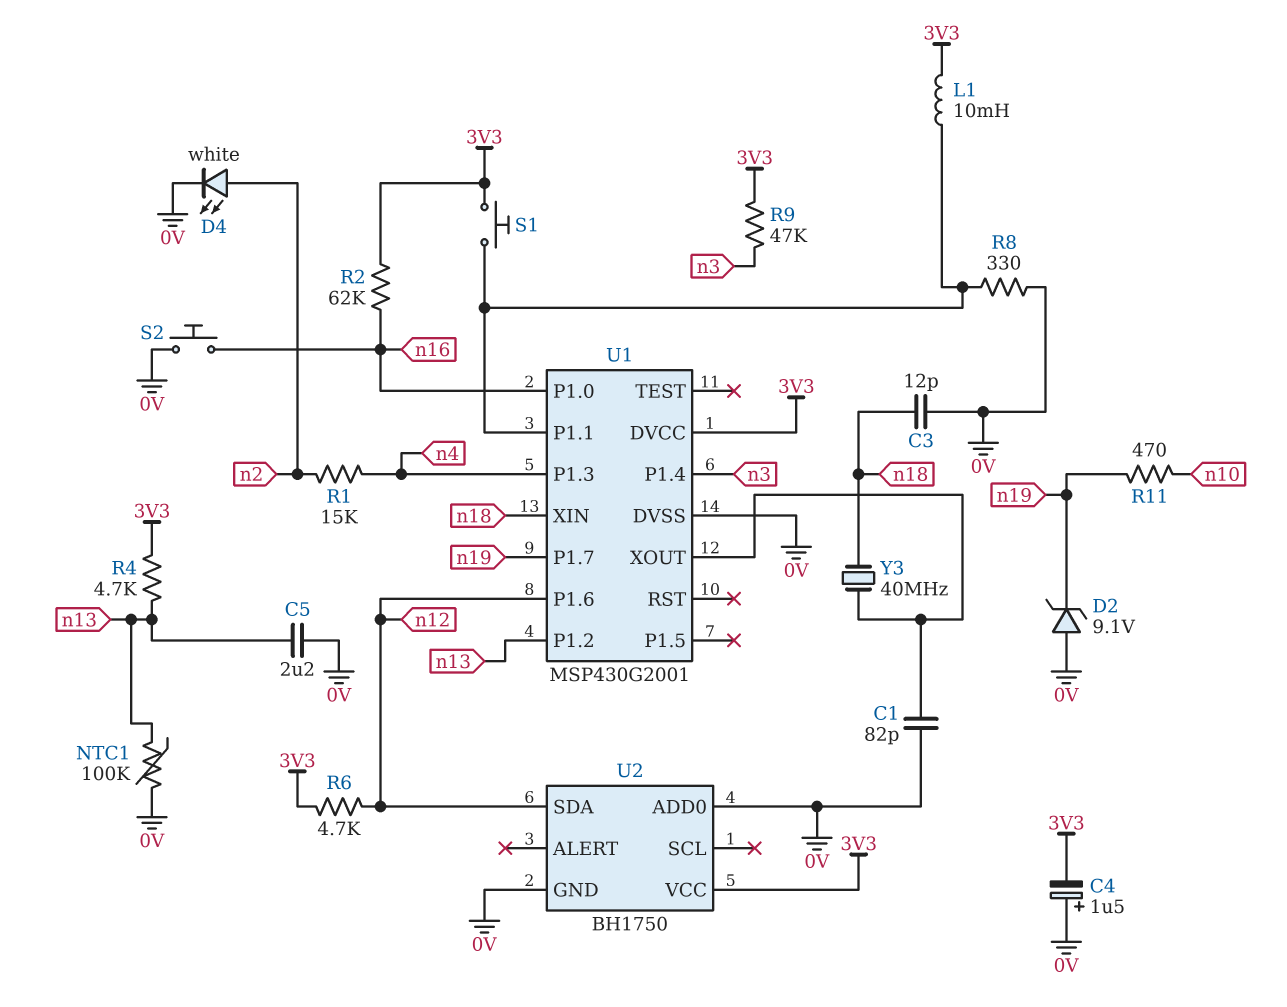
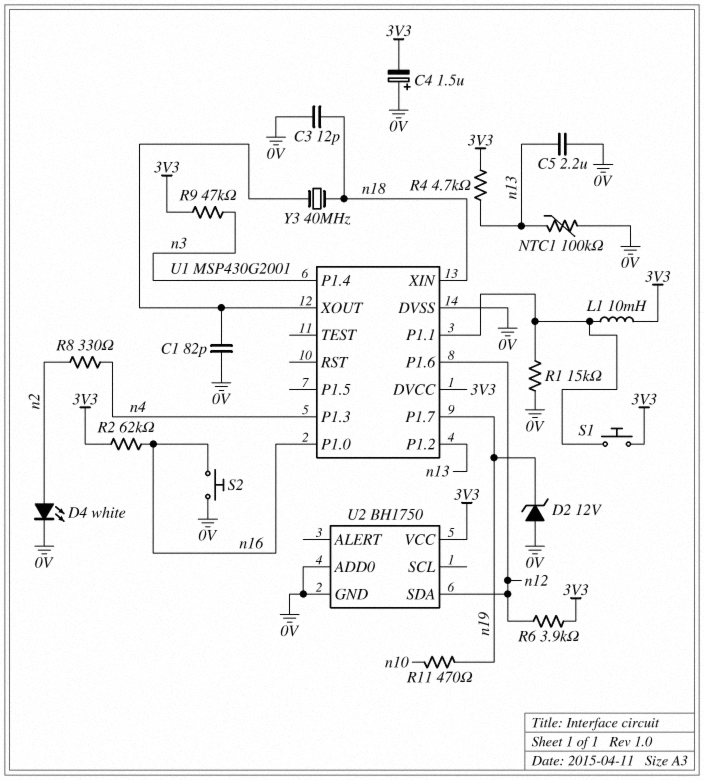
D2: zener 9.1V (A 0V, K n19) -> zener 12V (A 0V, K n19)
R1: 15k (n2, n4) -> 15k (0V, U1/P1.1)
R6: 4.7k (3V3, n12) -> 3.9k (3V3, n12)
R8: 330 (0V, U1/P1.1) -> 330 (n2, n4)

* * *

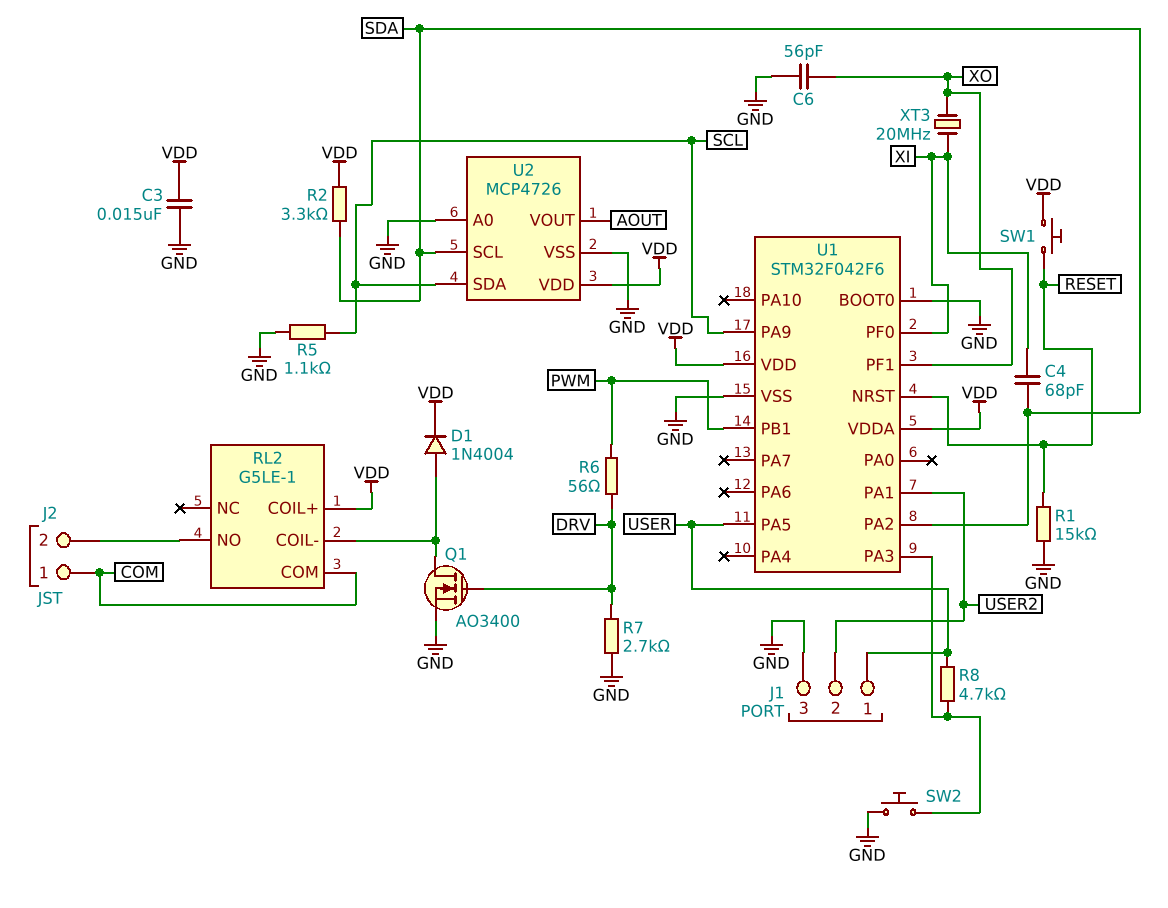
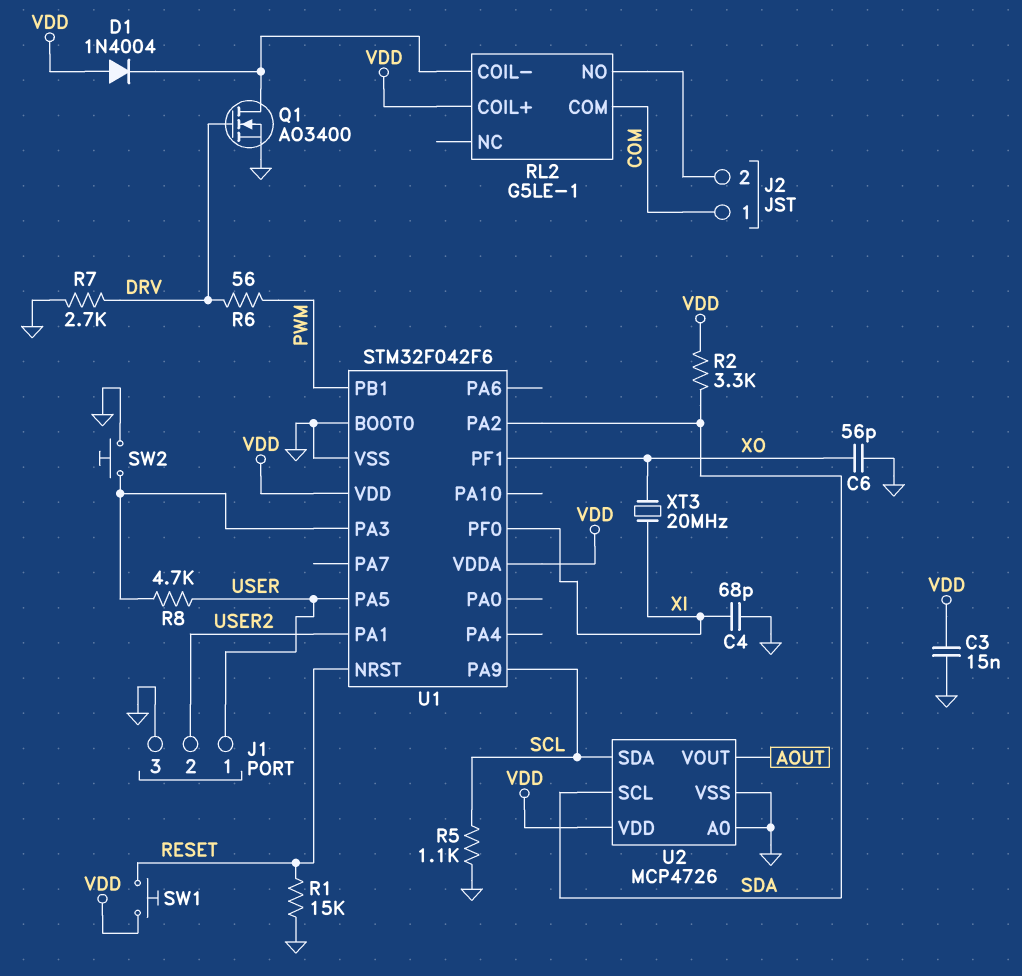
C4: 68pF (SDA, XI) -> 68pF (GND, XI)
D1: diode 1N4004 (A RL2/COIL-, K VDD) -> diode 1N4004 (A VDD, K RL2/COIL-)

▸ **Exercise description**
Leave out every line above except those from the line with "C4: 68pF (SDA, XI) -> 68pF (GND, XI)" up to and including the line with "D1: diode 1N4004", and copy those exactly.

▸ **Response**
C4: 68pF (SDA, XI) -> 68pF (GND, XI)
D1: diode 1N4004 (A RL2/COIL-, K VDD) -> diode 1N4004 (A VDD, K RL2/COIL-)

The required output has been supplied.